··· DATA RECORDS ···

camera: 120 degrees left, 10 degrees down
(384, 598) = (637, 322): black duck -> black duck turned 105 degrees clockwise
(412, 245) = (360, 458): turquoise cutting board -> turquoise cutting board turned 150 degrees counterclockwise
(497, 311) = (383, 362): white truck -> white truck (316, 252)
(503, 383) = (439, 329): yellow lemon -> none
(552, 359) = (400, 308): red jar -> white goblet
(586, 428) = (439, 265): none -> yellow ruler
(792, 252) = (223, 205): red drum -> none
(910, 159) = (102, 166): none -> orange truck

···
··· DATA RECORDS ···

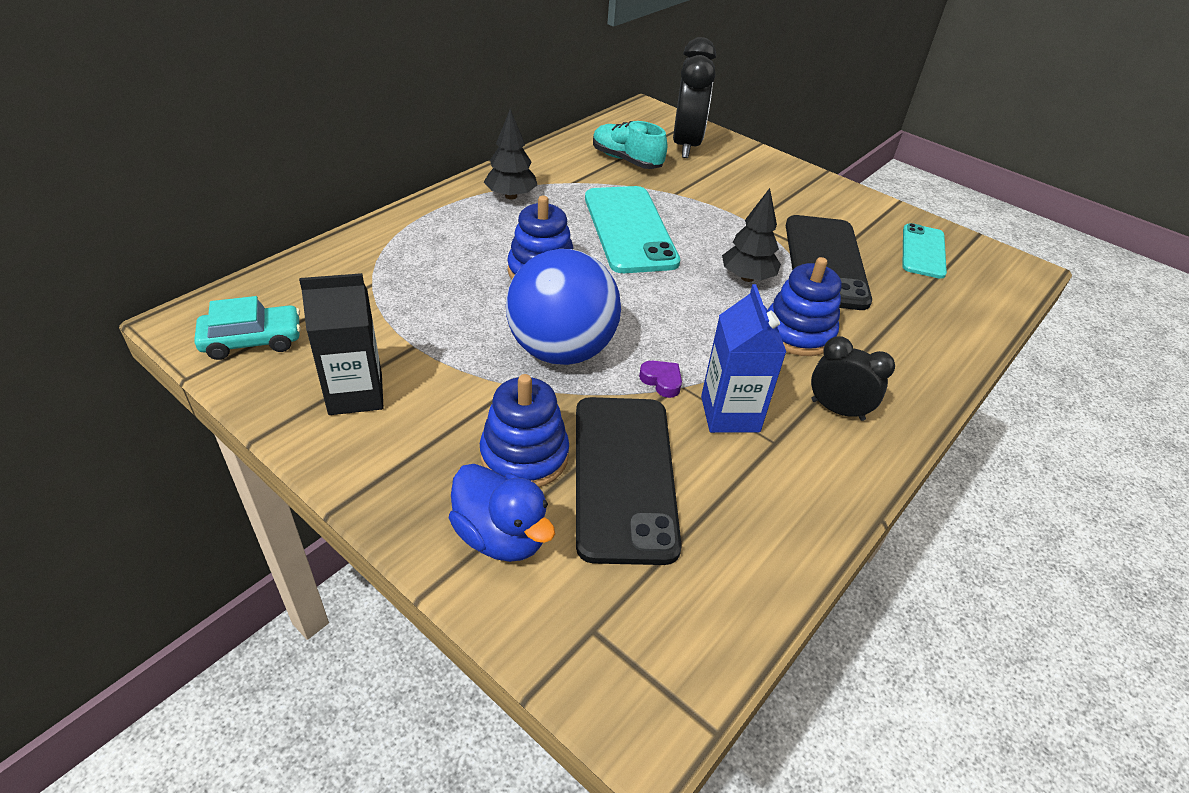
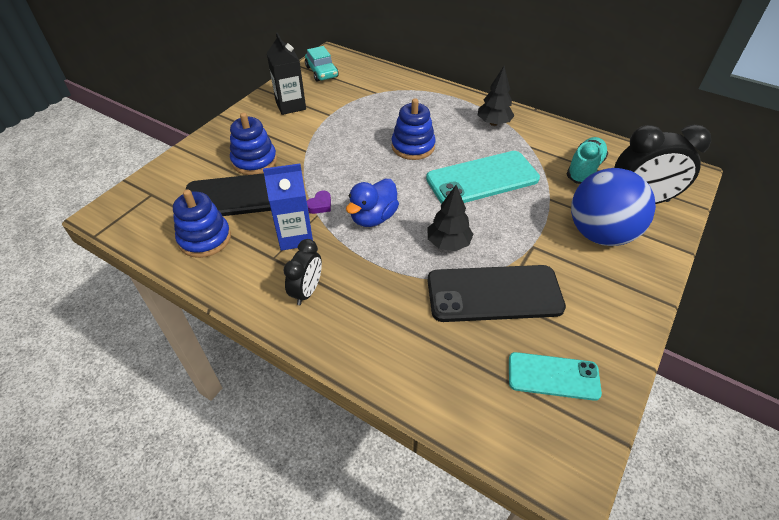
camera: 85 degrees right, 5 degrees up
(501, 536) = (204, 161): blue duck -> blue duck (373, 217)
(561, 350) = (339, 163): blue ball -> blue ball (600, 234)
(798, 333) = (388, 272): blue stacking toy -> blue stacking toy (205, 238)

···
··· DATA RECORDS ···

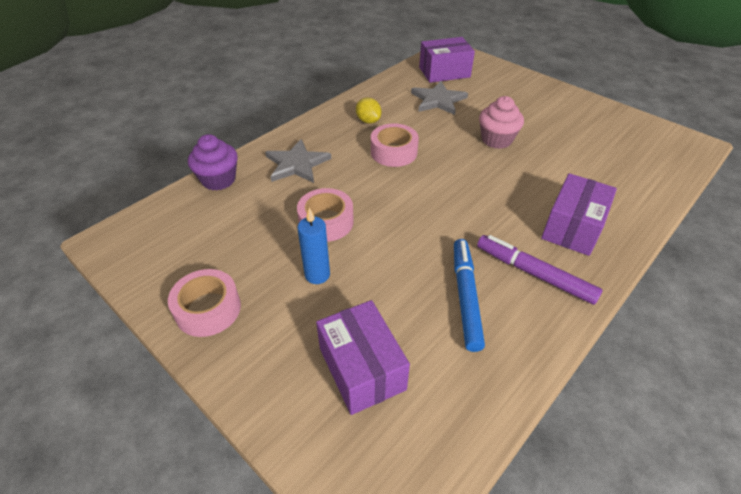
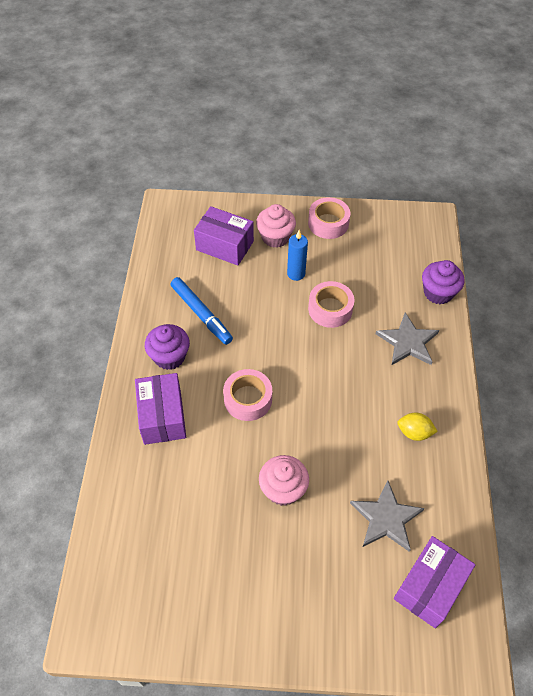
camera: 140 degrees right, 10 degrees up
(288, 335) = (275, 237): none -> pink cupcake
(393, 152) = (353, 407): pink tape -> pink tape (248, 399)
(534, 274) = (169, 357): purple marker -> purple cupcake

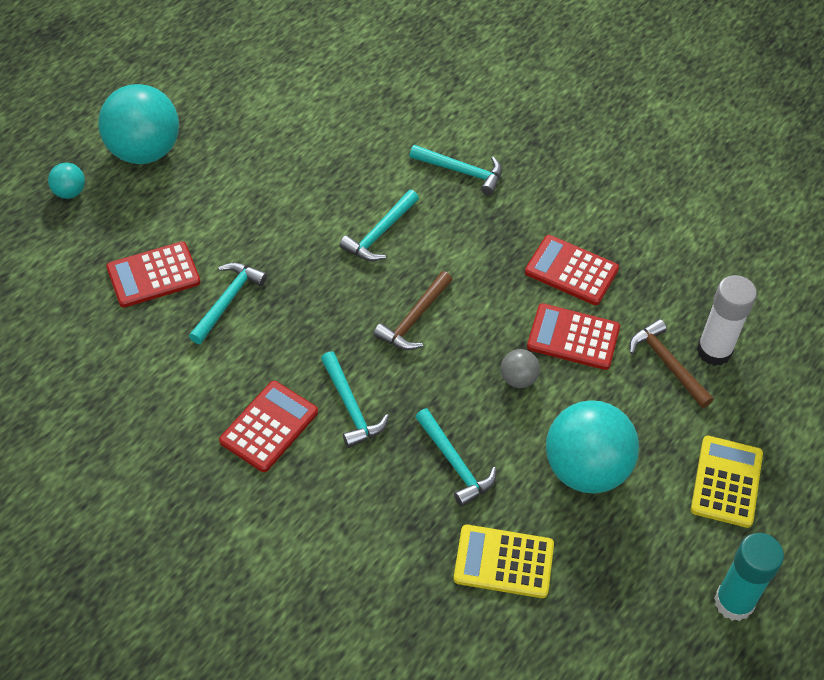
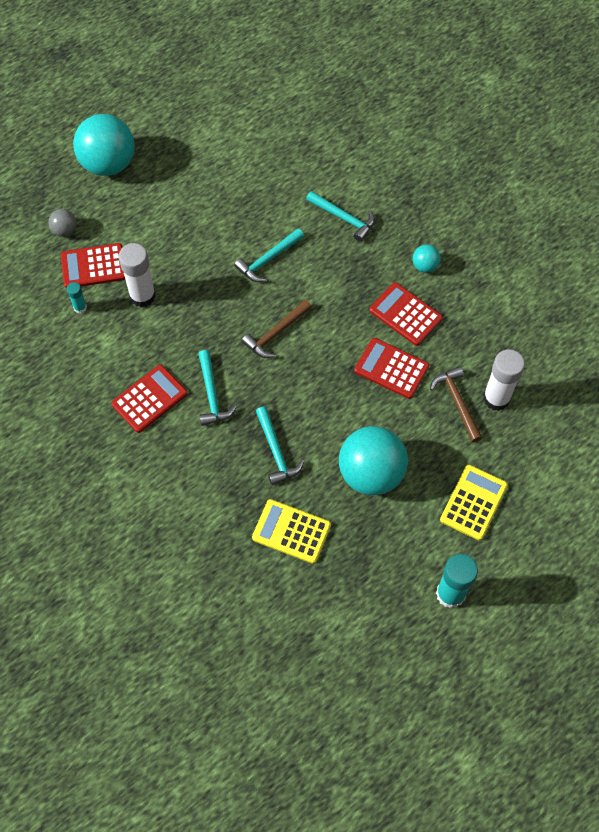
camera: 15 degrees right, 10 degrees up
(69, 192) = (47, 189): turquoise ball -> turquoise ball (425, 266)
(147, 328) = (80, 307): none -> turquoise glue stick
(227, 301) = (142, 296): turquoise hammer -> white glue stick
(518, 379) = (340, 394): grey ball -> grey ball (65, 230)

···

§ **WHAT NEEDS TO BE DONE**
Would you copy, unchanged, the stretch of the records above that begins at the line containing "(69, 192) = (47, 189): turquoise" and ends at the line containing "(518, 379) = (340, 394): grey", and only that?

§ **RESPONSE FOR THIS EXERCISE**
(69, 192) = (47, 189): turquoise ball -> turquoise ball (425, 266)
(147, 328) = (80, 307): none -> turquoise glue stick
(227, 301) = (142, 296): turquoise hammer -> white glue stick
(518, 379) = (340, 394): grey ball -> grey ball (65, 230)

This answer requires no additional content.